# Scene image comparisons
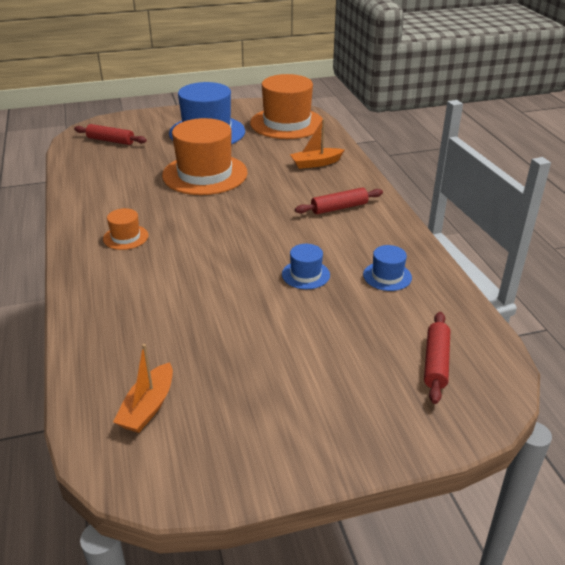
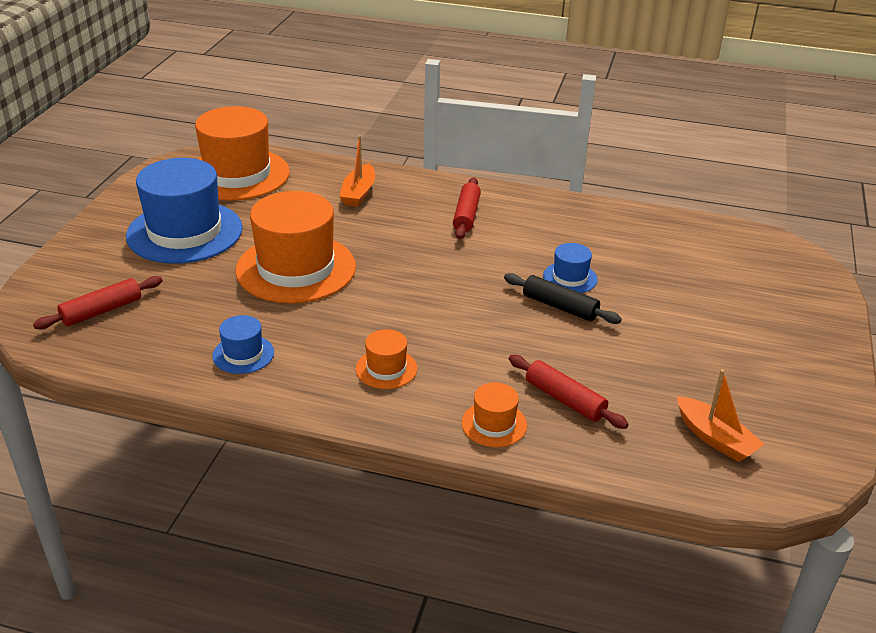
camera: 60 degrees left, 0 degrees up
(95, 295) = (494, 424): none -> orange hat
(261, 281) = (560, 307): none -> black rolling pin
(387, 276) = (609, 237): blue hat -> blue hat (243, 354)
(436, 362) = (745, 265): red rolling pin -> red rolling pin (564, 400)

# WORK REQUEST
When copying the entries, drop the images and keep every line exact.

# WRITTEN SOLUTION
camera: 60 degrees left, 0 degrees up
(95, 295) = (494, 424): none -> orange hat
(261, 281) = (560, 307): none -> black rolling pin
(387, 276) = (609, 237): blue hat -> blue hat (243, 354)
(436, 362) = (745, 265): red rolling pin -> red rolling pin (564, 400)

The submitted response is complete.